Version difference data
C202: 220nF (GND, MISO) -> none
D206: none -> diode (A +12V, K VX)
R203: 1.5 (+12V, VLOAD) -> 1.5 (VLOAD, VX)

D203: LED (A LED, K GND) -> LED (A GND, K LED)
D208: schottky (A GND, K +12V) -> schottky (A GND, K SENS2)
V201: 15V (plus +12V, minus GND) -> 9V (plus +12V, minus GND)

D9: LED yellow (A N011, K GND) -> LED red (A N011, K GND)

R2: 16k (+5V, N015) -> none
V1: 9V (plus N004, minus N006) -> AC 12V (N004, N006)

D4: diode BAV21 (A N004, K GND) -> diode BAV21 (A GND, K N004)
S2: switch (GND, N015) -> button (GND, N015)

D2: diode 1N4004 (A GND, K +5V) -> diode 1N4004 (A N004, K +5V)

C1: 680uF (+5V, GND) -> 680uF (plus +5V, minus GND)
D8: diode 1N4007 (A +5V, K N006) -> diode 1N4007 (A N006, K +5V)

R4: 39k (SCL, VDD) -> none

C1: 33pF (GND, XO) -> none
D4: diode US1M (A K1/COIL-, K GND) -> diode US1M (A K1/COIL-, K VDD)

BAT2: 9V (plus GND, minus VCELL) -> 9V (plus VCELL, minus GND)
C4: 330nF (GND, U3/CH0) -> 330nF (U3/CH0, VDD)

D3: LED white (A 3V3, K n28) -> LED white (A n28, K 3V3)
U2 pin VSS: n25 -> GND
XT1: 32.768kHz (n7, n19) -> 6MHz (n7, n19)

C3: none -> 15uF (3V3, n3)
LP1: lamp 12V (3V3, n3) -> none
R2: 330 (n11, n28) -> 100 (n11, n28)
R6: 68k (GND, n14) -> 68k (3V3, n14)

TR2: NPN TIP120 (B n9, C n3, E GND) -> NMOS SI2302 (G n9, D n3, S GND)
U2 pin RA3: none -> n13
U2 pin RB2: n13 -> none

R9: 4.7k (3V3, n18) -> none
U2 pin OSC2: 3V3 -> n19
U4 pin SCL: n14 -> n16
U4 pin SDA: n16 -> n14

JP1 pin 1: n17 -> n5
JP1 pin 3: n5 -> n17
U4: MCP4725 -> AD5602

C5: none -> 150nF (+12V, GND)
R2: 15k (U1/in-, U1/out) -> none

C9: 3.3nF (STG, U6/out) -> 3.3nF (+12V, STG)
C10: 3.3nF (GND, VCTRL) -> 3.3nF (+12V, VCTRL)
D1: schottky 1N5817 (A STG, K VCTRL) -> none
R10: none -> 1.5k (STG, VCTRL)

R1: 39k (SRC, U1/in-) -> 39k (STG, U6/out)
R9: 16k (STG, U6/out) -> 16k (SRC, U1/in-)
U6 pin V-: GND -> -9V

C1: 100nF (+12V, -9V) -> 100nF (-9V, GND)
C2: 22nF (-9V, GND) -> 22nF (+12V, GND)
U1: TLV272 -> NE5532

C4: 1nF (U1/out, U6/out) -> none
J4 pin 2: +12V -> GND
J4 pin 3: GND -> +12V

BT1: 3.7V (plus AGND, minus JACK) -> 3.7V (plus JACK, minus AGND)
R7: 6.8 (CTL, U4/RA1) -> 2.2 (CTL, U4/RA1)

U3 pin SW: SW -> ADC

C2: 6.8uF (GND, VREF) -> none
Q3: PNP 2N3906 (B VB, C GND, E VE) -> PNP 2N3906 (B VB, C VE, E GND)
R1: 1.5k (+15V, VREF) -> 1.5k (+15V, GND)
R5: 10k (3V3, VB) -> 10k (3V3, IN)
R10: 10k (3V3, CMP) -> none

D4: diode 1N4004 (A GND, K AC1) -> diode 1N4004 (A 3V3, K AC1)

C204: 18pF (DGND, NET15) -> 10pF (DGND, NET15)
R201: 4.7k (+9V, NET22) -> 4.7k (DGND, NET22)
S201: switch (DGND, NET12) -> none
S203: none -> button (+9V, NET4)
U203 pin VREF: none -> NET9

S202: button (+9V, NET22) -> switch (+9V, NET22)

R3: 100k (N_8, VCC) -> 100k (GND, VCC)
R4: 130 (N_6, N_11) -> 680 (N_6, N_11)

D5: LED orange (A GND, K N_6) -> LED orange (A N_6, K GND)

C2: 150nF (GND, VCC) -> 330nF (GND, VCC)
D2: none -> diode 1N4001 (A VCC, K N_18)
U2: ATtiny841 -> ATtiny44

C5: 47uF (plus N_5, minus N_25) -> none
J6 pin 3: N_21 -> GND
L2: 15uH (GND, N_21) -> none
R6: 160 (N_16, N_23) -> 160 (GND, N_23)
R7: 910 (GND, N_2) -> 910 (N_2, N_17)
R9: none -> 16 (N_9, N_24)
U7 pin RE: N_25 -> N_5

> Problem statement:
Only one stretch of the records above is wanted: the lines between the one holding "R4: 39k (SCL, VDD) -> none" and the one holding "C5: none -> 150nF (+12V, GND)", inclusive, reproduced exactly.

> Problem solution:
R4: 39k (SCL, VDD) -> none

C1: 33pF (GND, XO) -> none
D4: diode US1M (A K1/COIL-, K GND) -> diode US1M (A K1/COIL-, K VDD)

BAT2: 9V (plus GND, minus VCELL) -> 9V (plus VCELL, minus GND)
C4: 330nF (GND, U3/CH0) -> 330nF (U3/CH0, VDD)

D3: LED white (A 3V3, K n28) -> LED white (A n28, K 3V3)
U2 pin VSS: n25 -> GND
XT1: 32.768kHz (n7, n19) -> 6MHz (n7, n19)

C3: none -> 15uF (3V3, n3)
LP1: lamp 12V (3V3, n3) -> none
R2: 330 (n11, n28) -> 100 (n11, n28)
R6: 68k (GND, n14) -> 68k (3V3, n14)

TR2: NPN TIP120 (B n9, C n3, E GND) -> NMOS SI2302 (G n9, D n3, S GND)
U2 pin RA3: none -> n13
U2 pin RB2: n13 -> none

R9: 4.7k (3V3, n18) -> none
U2 pin OSC2: 3V3 -> n19
U4 pin SCL: n14 -> n16
U4 pin SDA: n16 -> n14

JP1 pin 1: n17 -> n5
JP1 pin 3: n5 -> n17
U4: MCP4725 -> AD5602

C5: none -> 150nF (+12V, GND)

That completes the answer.